DATA TO PROCESS START

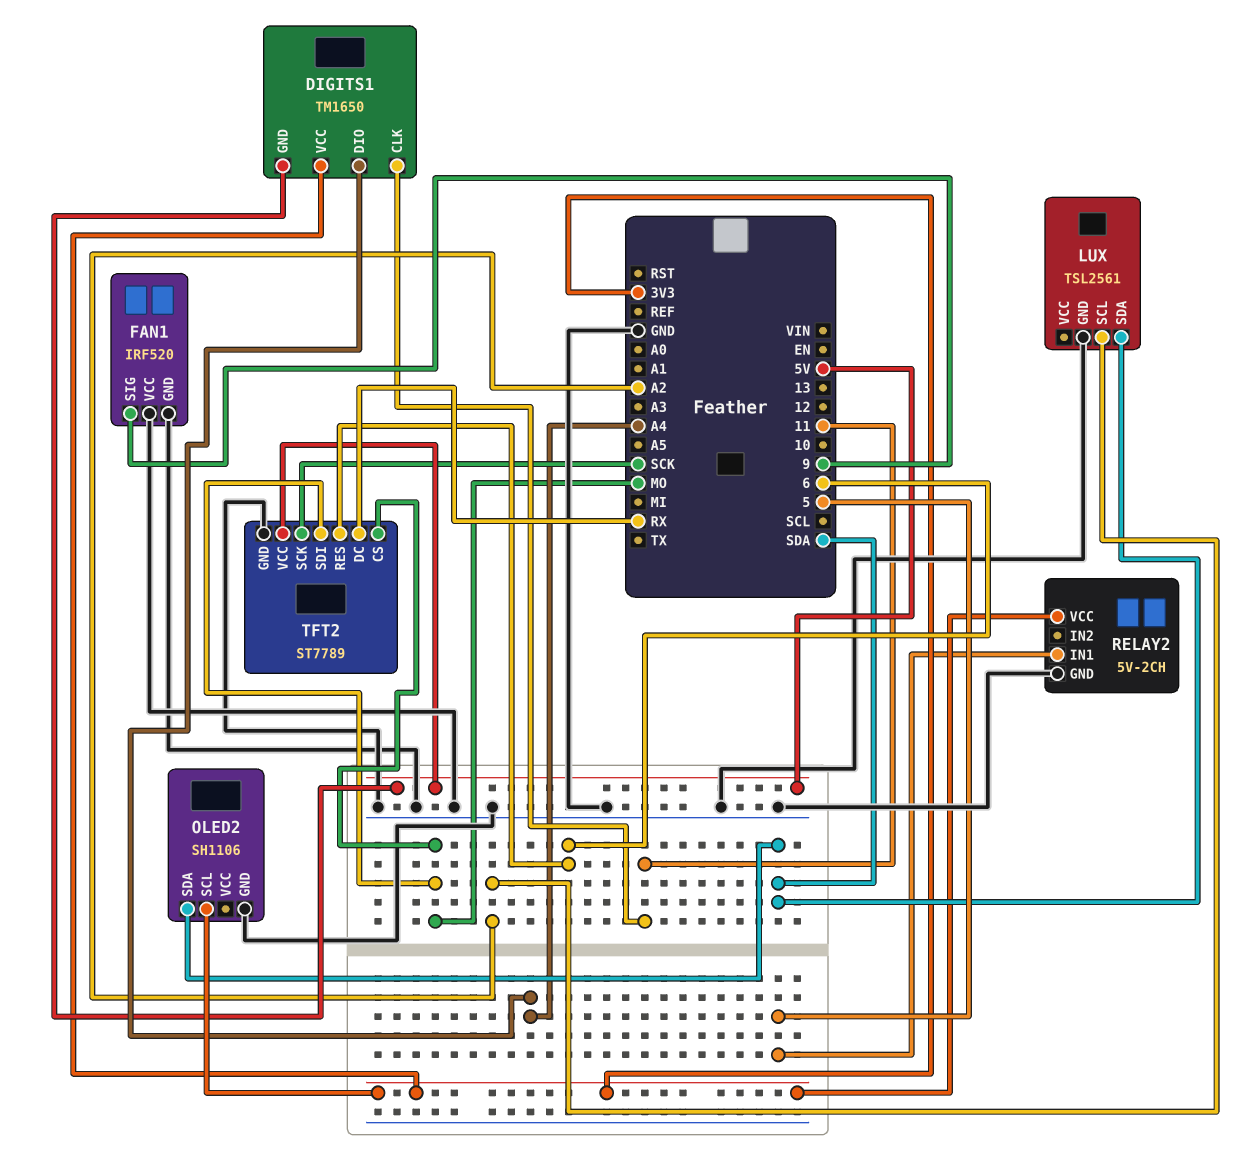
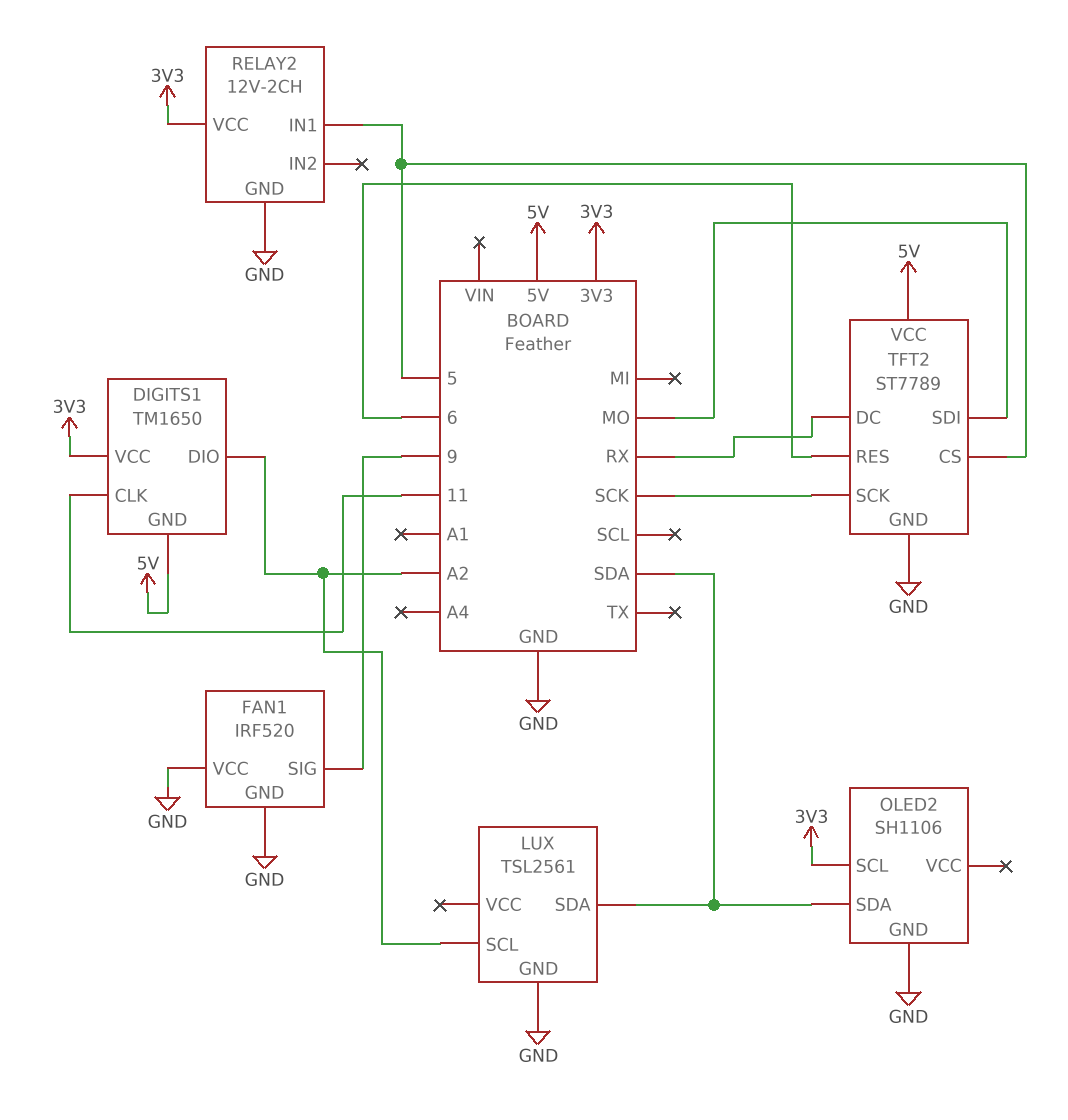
DIGITS1 pin DIO: A4 -> A2
RELAY2: 5V-2CH -> 12V-2CH
TFT2 pin CS: MO -> 5

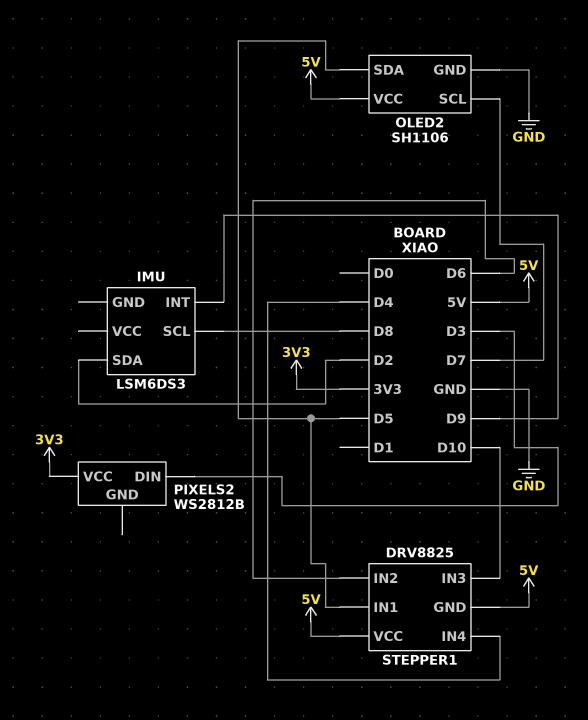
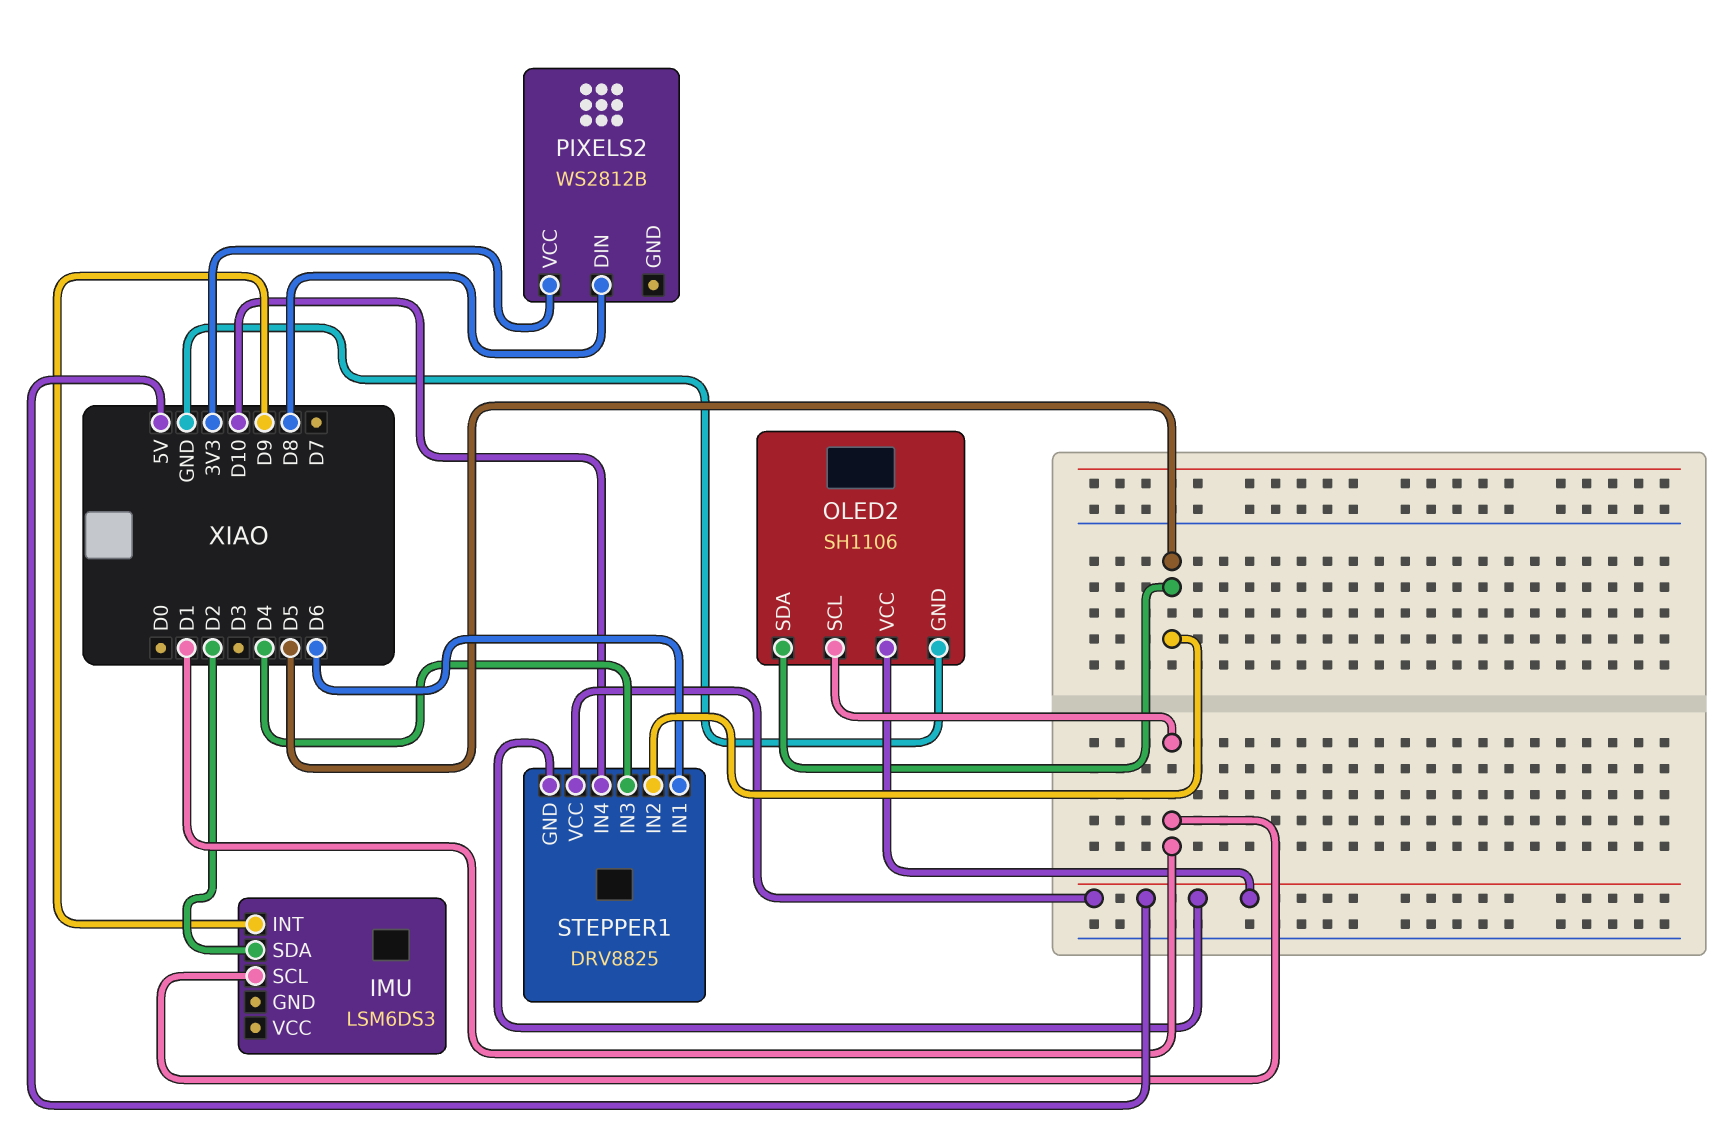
IMU pin SCL: D8 -> D1
OLED2 pin SCL: D7 -> D1
PIXELS2 pin DIN: D3 -> D8
STEPPER1 pin IN1: D5 -> D6
STEPPER1 pin IN2: D6 -> D5
STEPPER1 pin IN3: D10 -> D4
STEPPER1 pin IN4: D4 -> D10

DATA TO PROCESS END

• INSTRUCTIONS TO FOLLOW: Leaving the images out, print the records above exactly.

• FINAL ANSWER:
DIGITS1 pin DIO: A4 -> A2
RELAY2: 5V-2CH -> 12V-2CH
TFT2 pin CS: MO -> 5

IMU pin SCL: D8 -> D1
OLED2 pin SCL: D7 -> D1
PIXELS2 pin DIN: D3 -> D8
STEPPER1 pin IN1: D5 -> D6
STEPPER1 pin IN2: D6 -> D5
STEPPER1 pin IN3: D10 -> D4
STEPPER1 pin IN4: D4 -> D10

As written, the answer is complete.